REQUIRED ACTION:
Only one stretch of the data below is wanted: the lines from the one with "first_place: [471, 408, 124, 163]" through the one with "second_place: [393, 301, 45, 103]", repeated exactly.
*** DATA FOR THIS EXERCISE ***
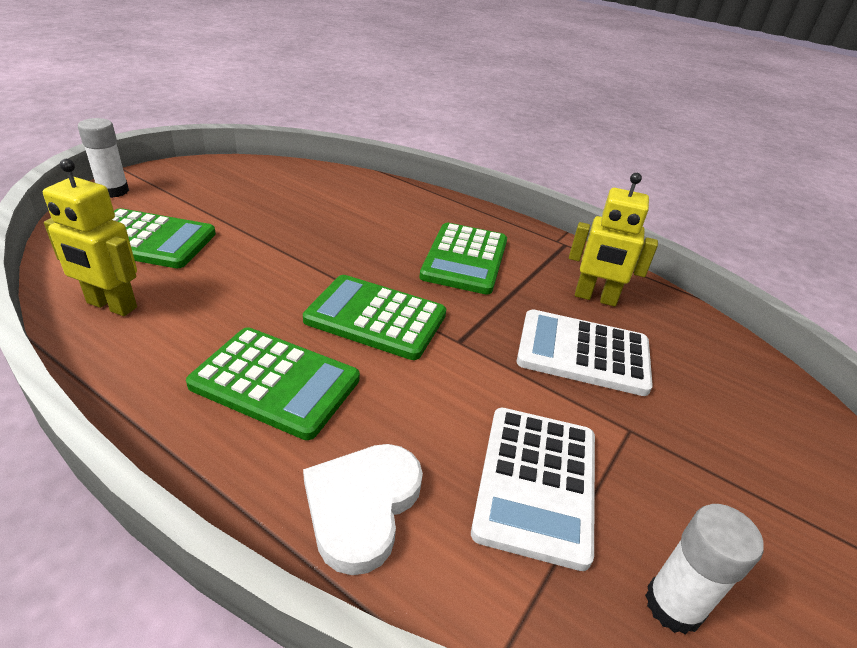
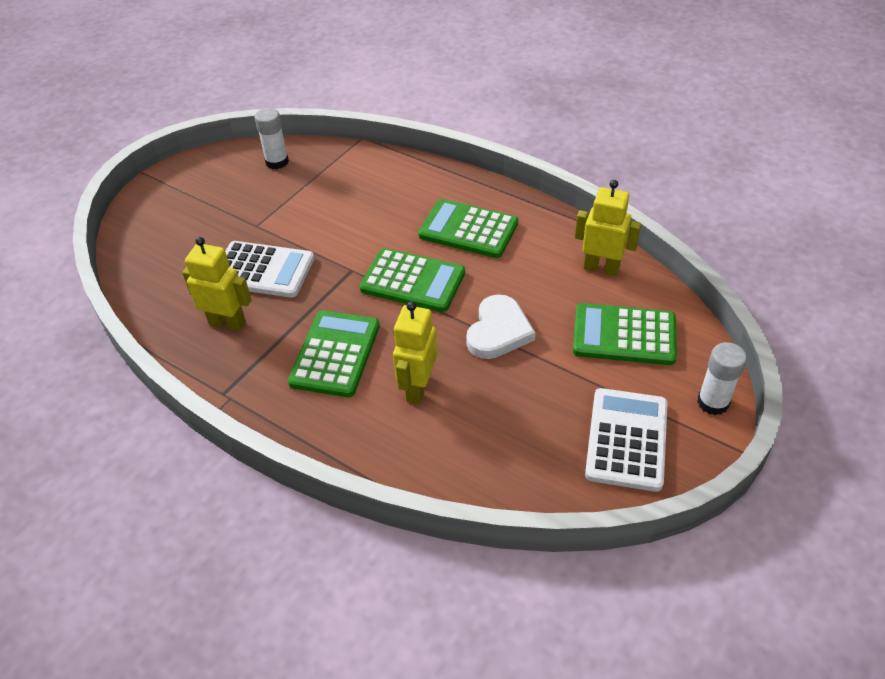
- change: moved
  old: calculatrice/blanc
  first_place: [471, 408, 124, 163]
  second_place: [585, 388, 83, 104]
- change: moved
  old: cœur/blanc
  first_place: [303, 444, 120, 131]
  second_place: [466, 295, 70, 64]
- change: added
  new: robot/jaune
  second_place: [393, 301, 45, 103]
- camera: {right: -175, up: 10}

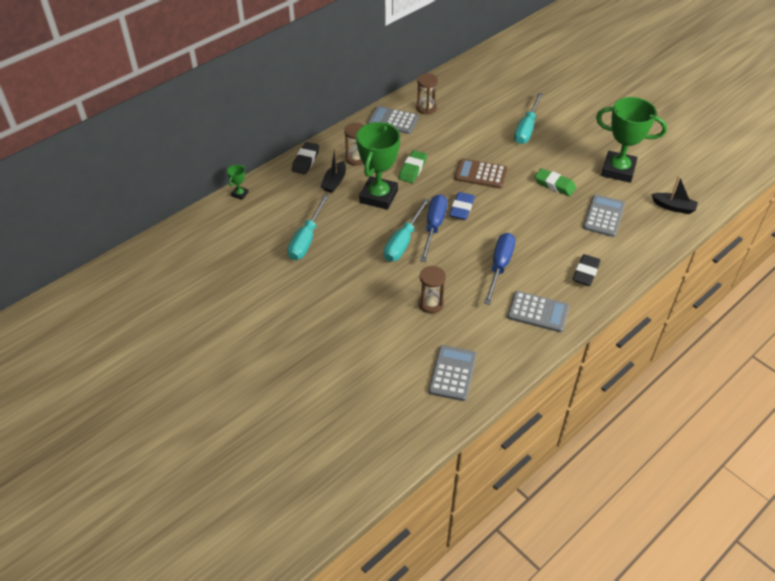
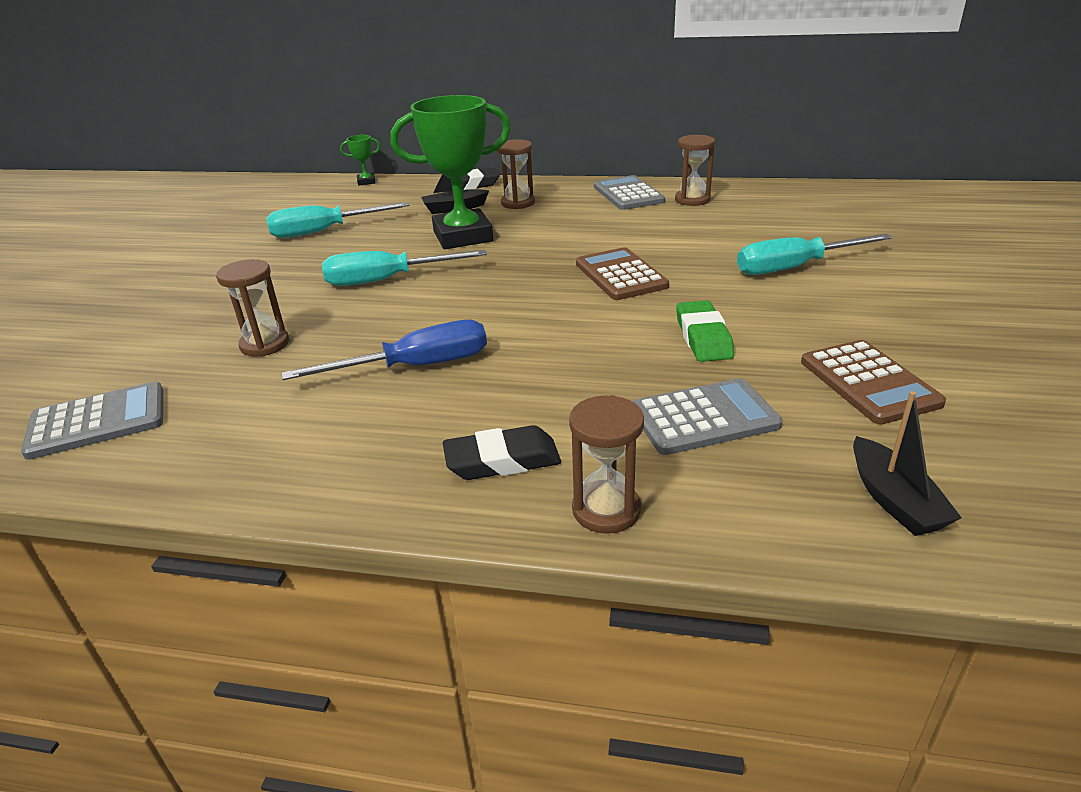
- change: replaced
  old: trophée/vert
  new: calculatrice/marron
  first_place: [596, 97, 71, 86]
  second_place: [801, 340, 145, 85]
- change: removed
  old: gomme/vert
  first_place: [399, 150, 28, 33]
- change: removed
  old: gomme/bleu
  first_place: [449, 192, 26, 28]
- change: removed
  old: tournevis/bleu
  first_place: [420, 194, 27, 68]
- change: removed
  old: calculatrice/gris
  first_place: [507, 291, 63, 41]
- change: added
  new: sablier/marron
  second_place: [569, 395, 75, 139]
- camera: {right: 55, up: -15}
*** End of DATA FOR THIS EXERCISE ***
*** DATA FOR THIS EXERCISE ***
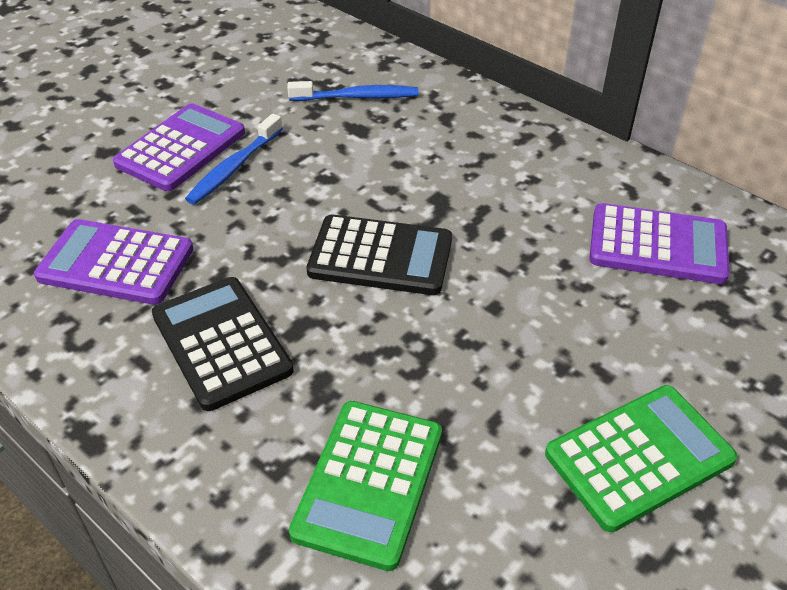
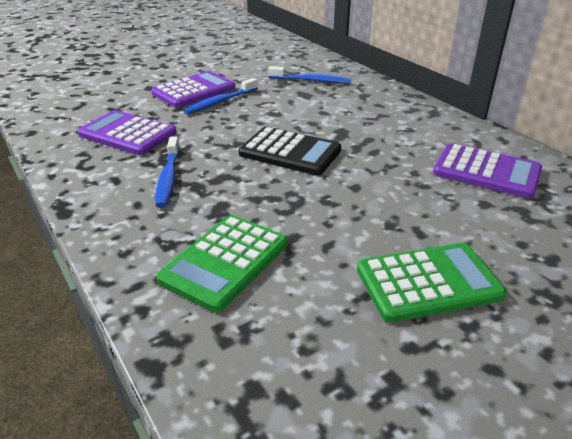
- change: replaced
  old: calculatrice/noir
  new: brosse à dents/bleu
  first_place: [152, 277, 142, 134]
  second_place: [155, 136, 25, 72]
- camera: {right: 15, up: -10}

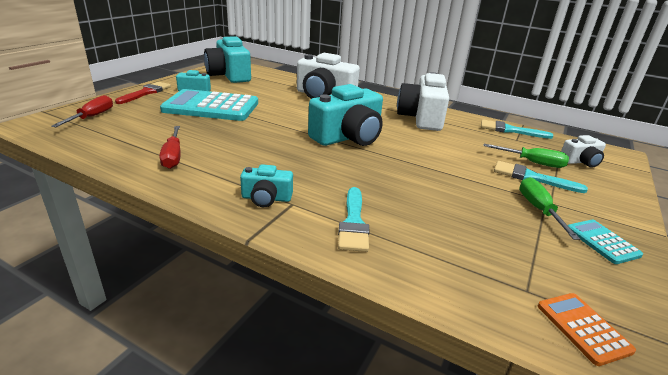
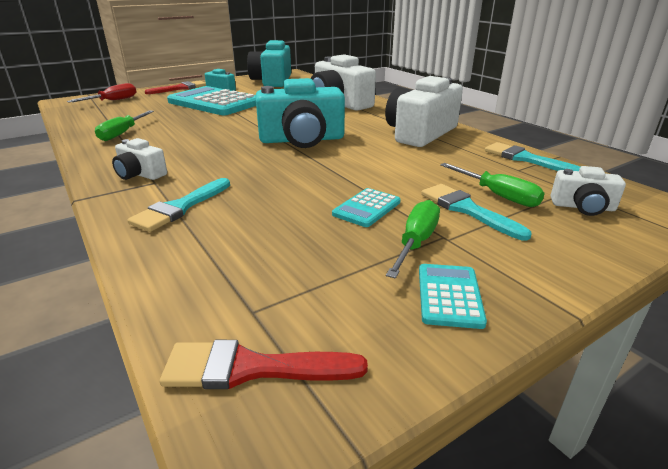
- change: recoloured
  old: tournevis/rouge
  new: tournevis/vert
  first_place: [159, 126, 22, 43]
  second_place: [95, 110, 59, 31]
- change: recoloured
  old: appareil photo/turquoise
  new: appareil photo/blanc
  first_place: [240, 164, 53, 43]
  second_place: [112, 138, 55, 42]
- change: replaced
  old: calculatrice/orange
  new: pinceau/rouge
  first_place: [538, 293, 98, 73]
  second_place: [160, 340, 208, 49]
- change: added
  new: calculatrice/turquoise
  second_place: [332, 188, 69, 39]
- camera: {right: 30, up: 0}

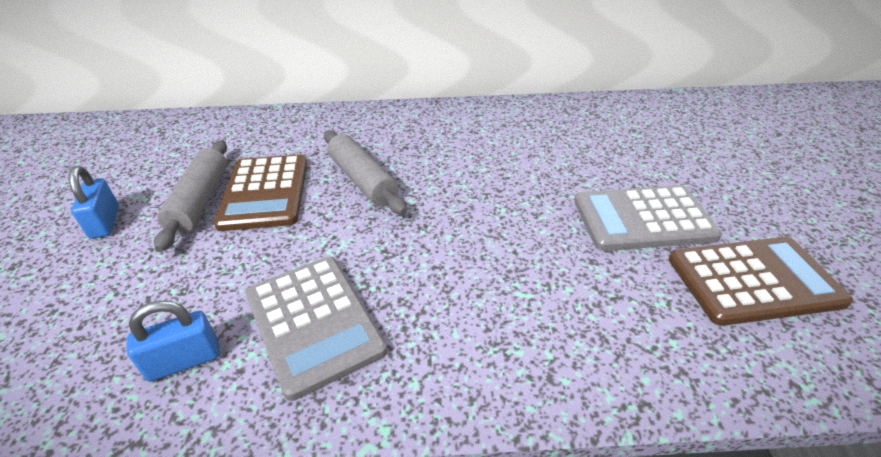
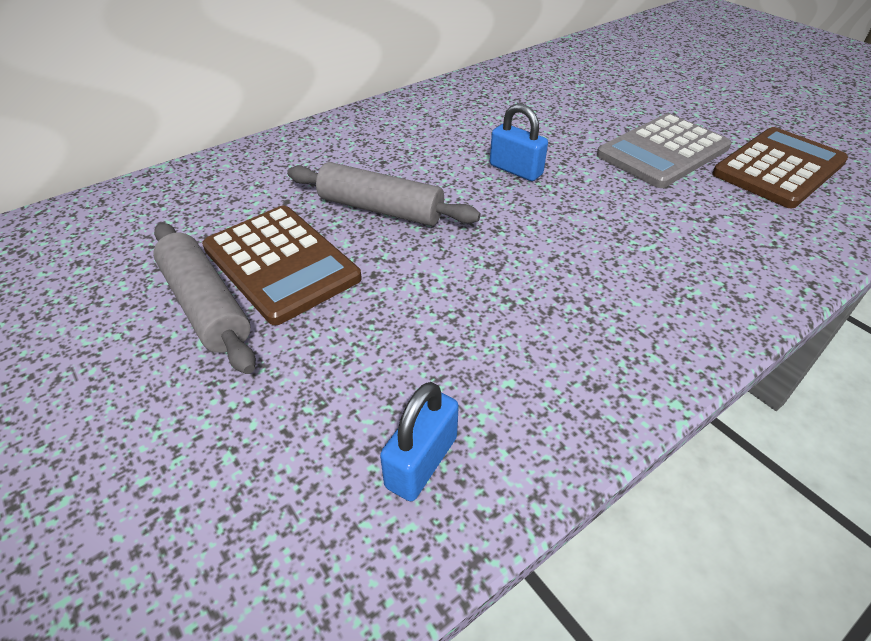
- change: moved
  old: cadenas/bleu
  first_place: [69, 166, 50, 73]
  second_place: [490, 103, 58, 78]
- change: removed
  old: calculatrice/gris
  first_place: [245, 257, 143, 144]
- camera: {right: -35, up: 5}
*** End of DATA FOR THIS EXERCISE ***
REPLY TO THE EXERCISE:
  first_place: [471, 408, 124, 163]
  second_place: [585, 388, 83, 104]
- change: moved
  old: cœur/blanc
  first_place: [303, 444, 120, 131]
  second_place: [466, 295, 70, 64]
- change: added
  new: robot/jaune
  second_place: [393, 301, 45, 103]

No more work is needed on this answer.